A single number is required: how many lines below include the string "green".

(Beginning of EXTRACTED RECORDS)

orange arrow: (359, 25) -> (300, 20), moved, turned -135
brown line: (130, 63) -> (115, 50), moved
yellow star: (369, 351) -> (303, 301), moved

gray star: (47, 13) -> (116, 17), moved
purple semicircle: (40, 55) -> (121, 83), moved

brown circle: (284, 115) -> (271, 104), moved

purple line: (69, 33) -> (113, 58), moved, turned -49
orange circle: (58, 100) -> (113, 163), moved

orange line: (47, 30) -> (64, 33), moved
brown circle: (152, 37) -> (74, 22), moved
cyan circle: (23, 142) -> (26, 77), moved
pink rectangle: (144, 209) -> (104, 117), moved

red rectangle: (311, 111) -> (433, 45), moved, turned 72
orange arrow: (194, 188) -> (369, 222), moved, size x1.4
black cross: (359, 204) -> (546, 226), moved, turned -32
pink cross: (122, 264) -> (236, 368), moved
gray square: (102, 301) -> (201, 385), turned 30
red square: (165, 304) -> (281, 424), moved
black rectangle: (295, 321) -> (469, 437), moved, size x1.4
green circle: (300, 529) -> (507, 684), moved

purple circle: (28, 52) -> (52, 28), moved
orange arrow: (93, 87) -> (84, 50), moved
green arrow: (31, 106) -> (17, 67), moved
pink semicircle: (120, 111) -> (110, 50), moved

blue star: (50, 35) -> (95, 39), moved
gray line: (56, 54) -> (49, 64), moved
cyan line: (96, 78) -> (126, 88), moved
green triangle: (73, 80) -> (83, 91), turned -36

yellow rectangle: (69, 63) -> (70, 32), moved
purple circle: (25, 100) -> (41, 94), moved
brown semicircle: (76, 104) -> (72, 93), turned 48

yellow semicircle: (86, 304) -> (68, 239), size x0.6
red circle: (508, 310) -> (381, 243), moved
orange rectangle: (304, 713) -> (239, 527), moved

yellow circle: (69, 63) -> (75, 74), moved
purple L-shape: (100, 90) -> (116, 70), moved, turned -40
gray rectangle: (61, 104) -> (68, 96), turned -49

(End of EXTRACTED RECORDS)

#### [RESULT]
3